INPUT FOR THIS TASK: Begin
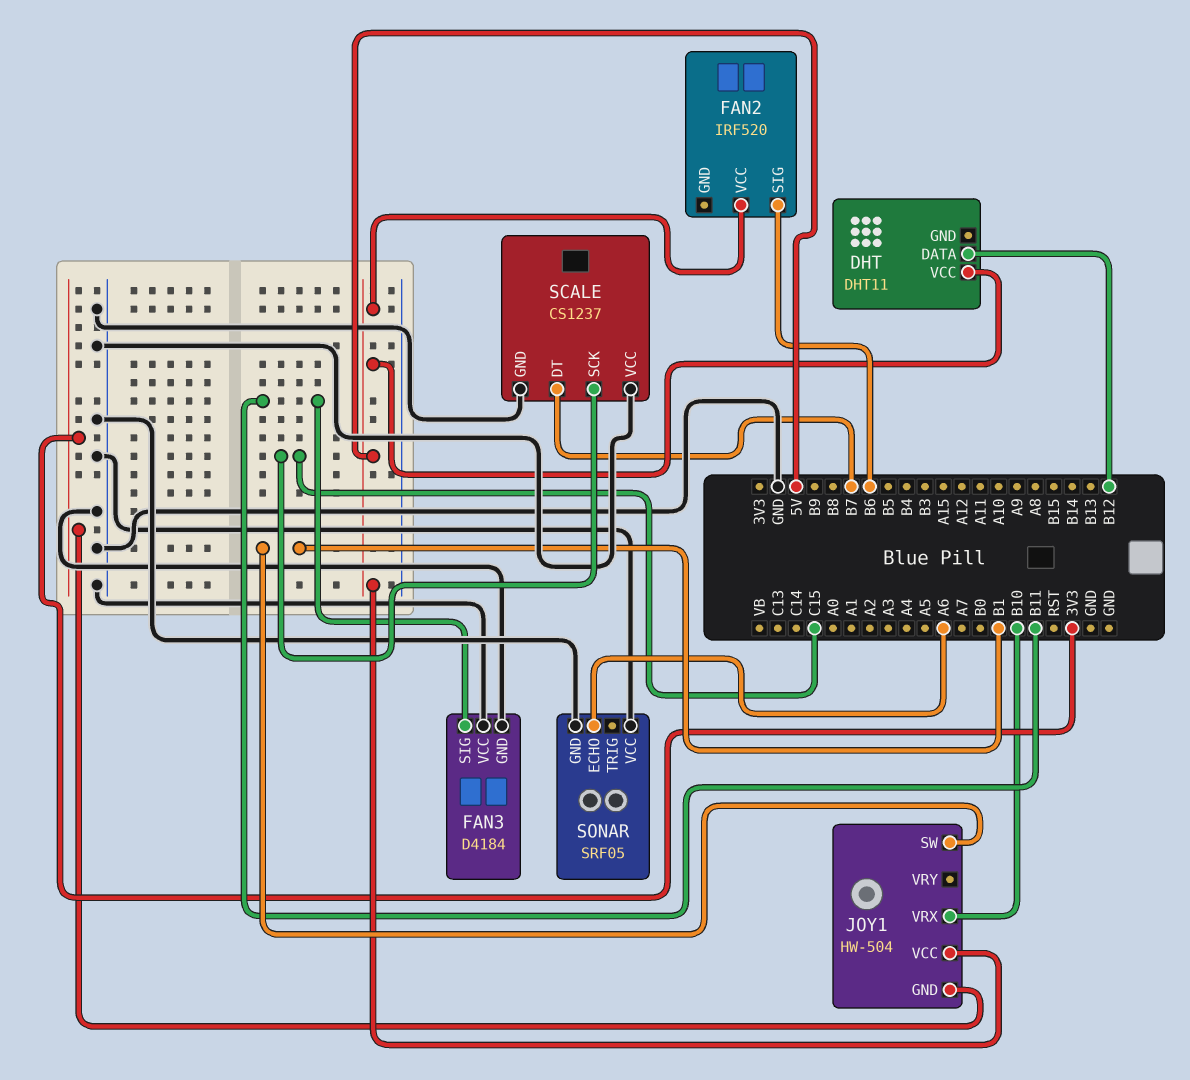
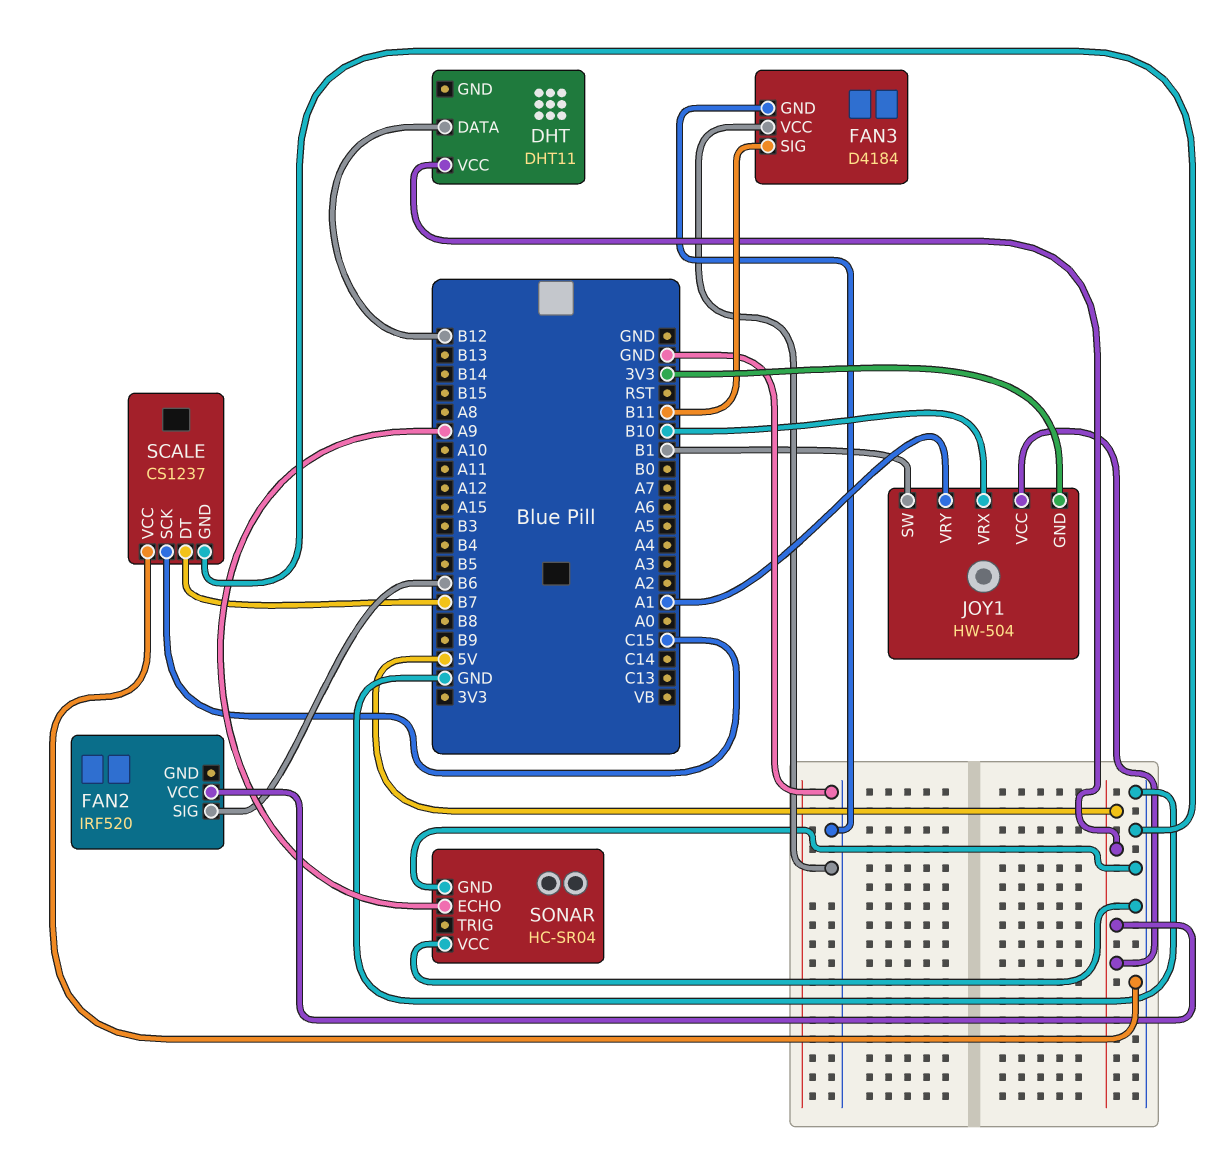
JOY1 pin VRY: none -> A1
SONAR: SRF05 -> HC-SR04
SONAR pin ECHO: A6 -> A9

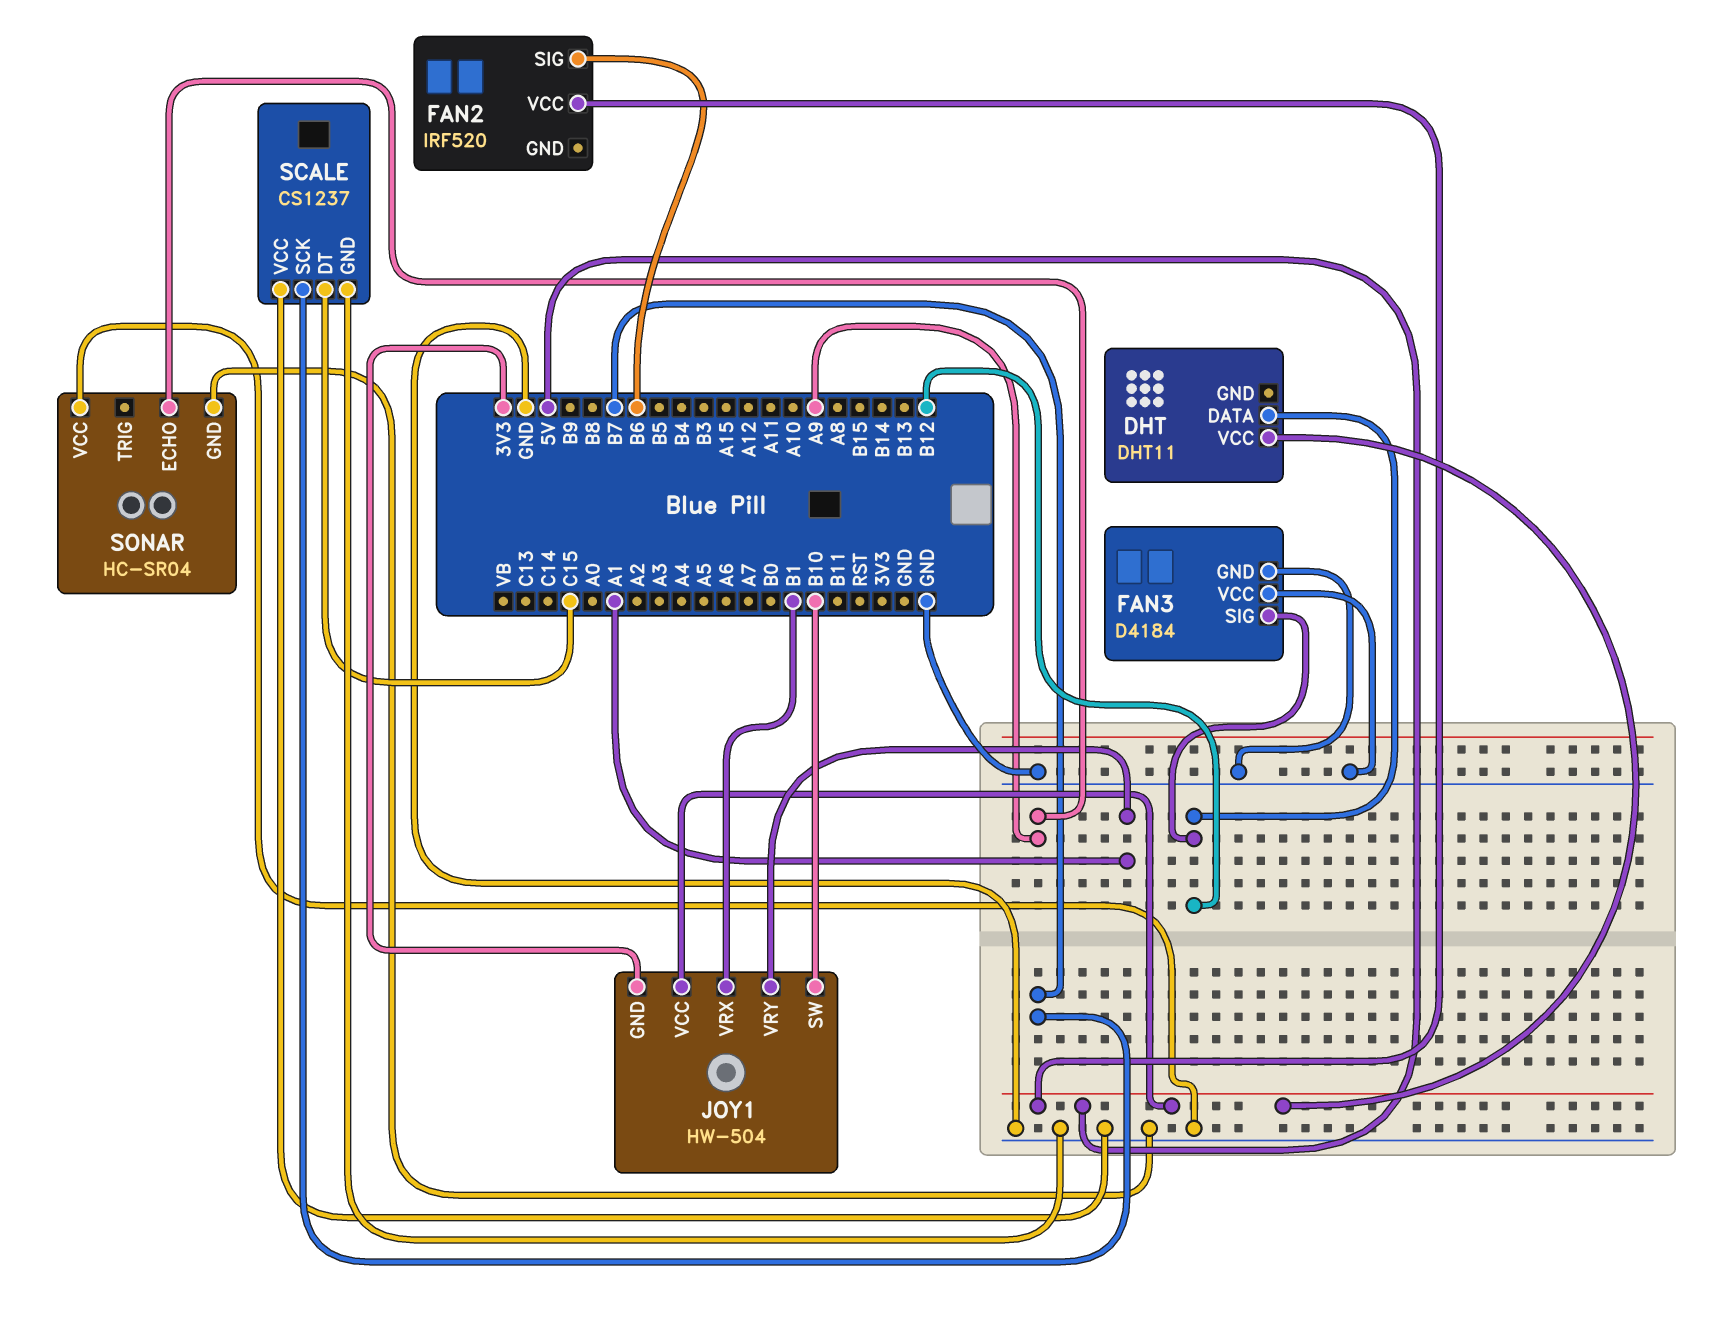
FAN3 pin SIG: B11 -> B12
JOY1 pin SW: B1 -> B10
JOY1 pin VRX: B10 -> B1
SCALE pin DT: B7 -> C15
SCALE pin SCK: C15 -> B7

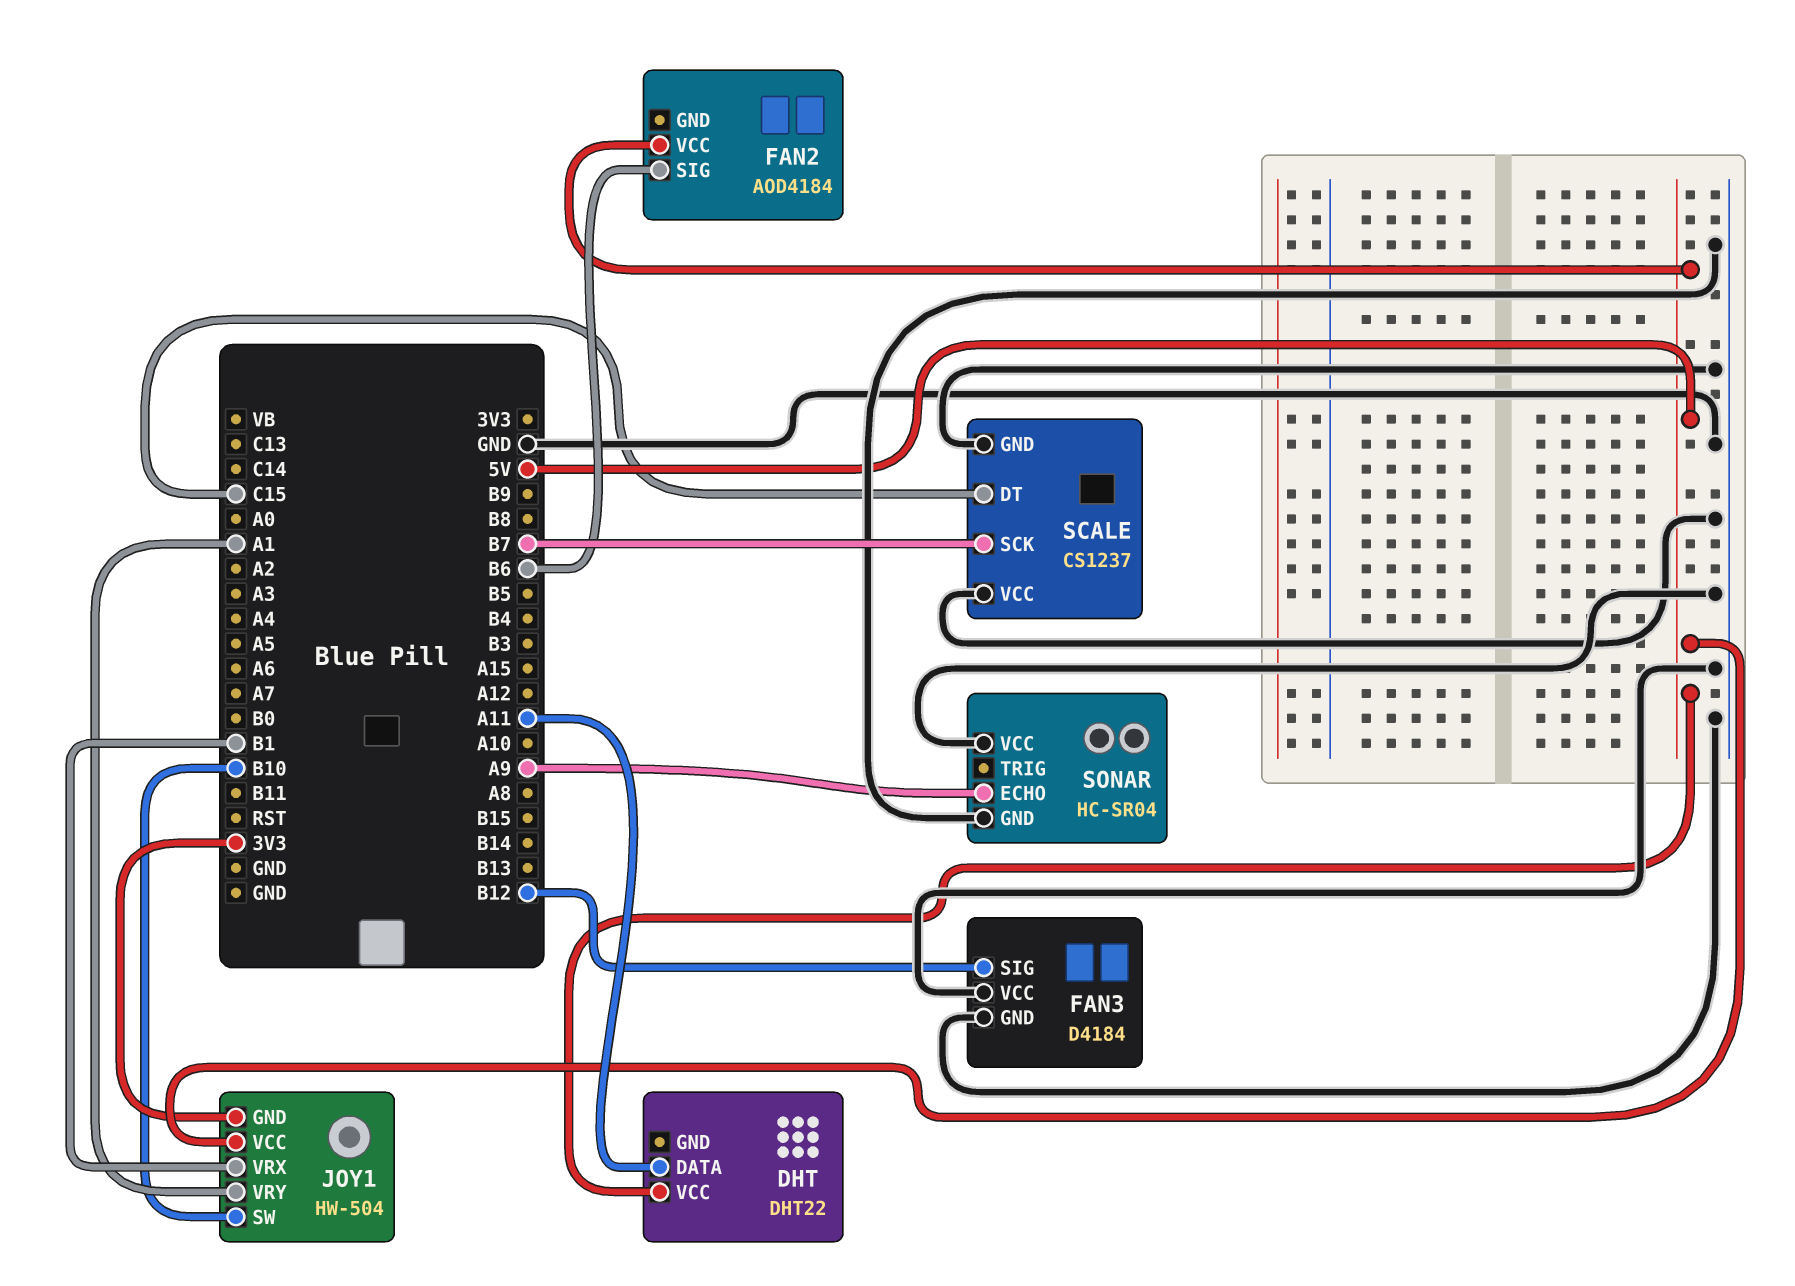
DHT: DHT11 -> DHT22
DHT pin DATA: B12 -> A11
FAN2: IRF520 -> AOD4184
INPUT FOR THIS TASK: End
WORK TASK: The lines sought are those in the data above that include the string "SONAR"; copy each one.

ANSWER TO THE EXERCISE:
SONAR: SRF05 -> HC-SR04
SONAR pin ECHO: A6 -> A9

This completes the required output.